TRY IT> Transcribe the records from the line containing "yellow brick J8:J9 level 2 -> none" onward, up to and including the final line, exactly and without anything else.

SUPPLIED MATERIAL>

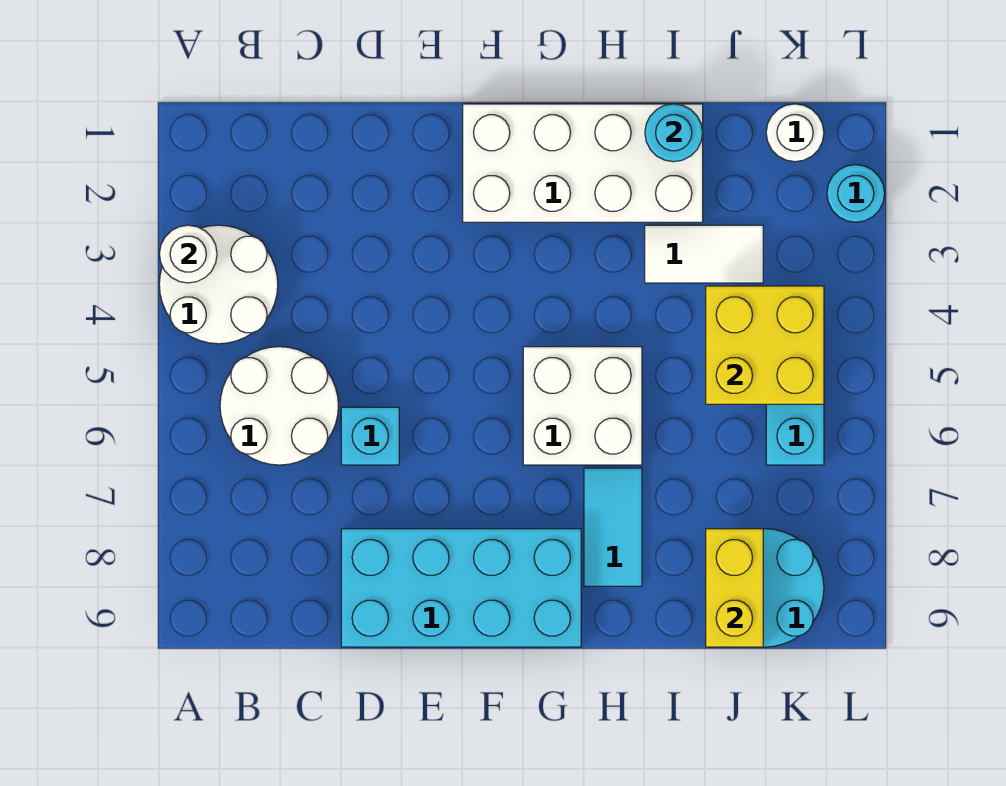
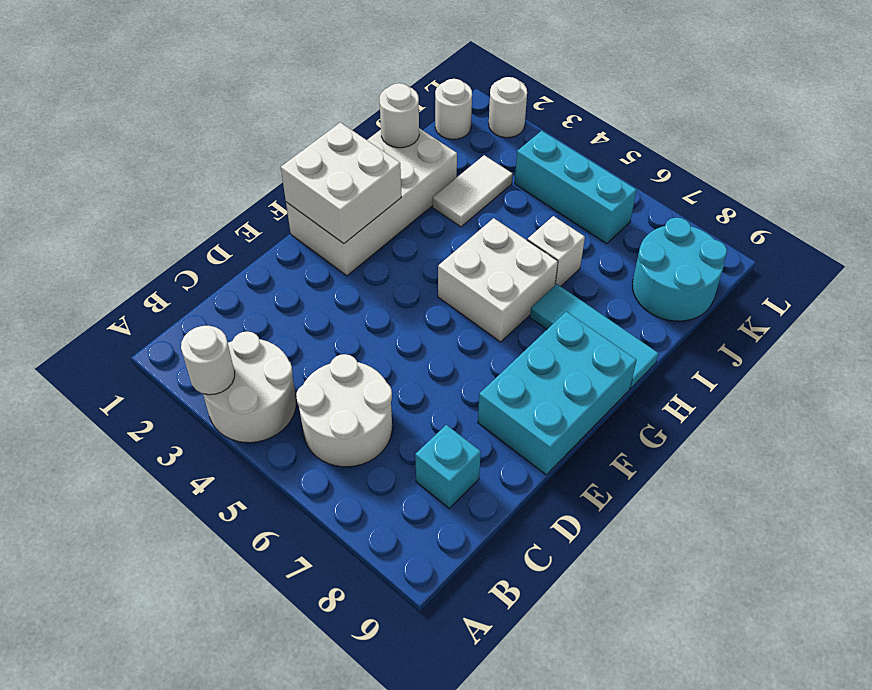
cyan brick D6 level 1 -> cyan brick C8 level 1
cyan brick D8:G9 level 1 -> cyan brick E8:G9 level 1
none -> white brick F1:G2 level 2
cyan tile H7:H8 level 1 -> cyan tile H7:H9 level 1
cyan round brick I1 level 2 -> white round brick I1 level 2
none -> white brick I6 level 1
yellow brick J4:K5 level 2 -> none
yellow brick J8:J9 level 2 -> none
cyan round brick L2 level 1 -> white round brick L2 level 1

COMPLETED EXERCISE>
yellow brick J8:J9 level 2 -> none
cyan round brick L2 level 1 -> white round brick L2 level 1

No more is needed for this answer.